• _The data_:
⟨

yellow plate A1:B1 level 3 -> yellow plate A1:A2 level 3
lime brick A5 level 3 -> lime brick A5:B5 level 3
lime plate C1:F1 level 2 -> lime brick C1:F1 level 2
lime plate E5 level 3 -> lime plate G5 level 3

⟩
⟨

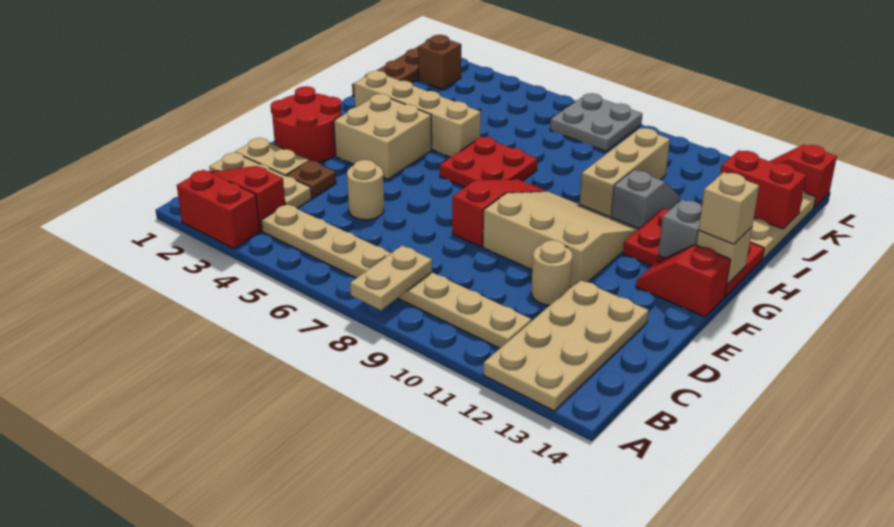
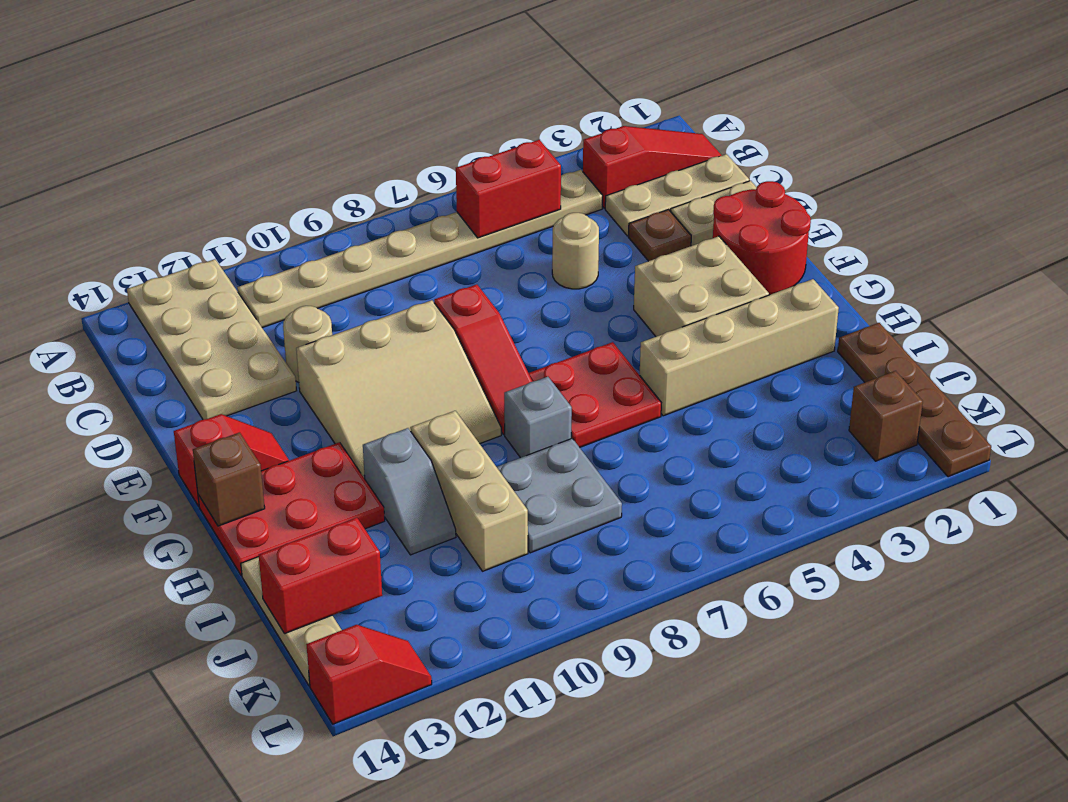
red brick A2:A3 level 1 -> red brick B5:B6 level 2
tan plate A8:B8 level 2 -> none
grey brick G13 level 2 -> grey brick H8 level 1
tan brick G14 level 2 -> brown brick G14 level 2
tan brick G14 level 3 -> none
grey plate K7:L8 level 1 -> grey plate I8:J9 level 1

⟩

• _Activity_: Using the listing above, return word for word each line from the one that has "yellow plate A1:B1" through the one that has "lime plate E5", and no line outside that range.

• _Answer area_:
yellow plate A1:B1 level 3 -> yellow plate A1:A2 level 3
lime brick A5 level 3 -> lime brick A5:B5 level 3
lime plate C1:F1 level 2 -> lime brick C1:F1 level 2
lime plate E5 level 3 -> lime plate G5 level 3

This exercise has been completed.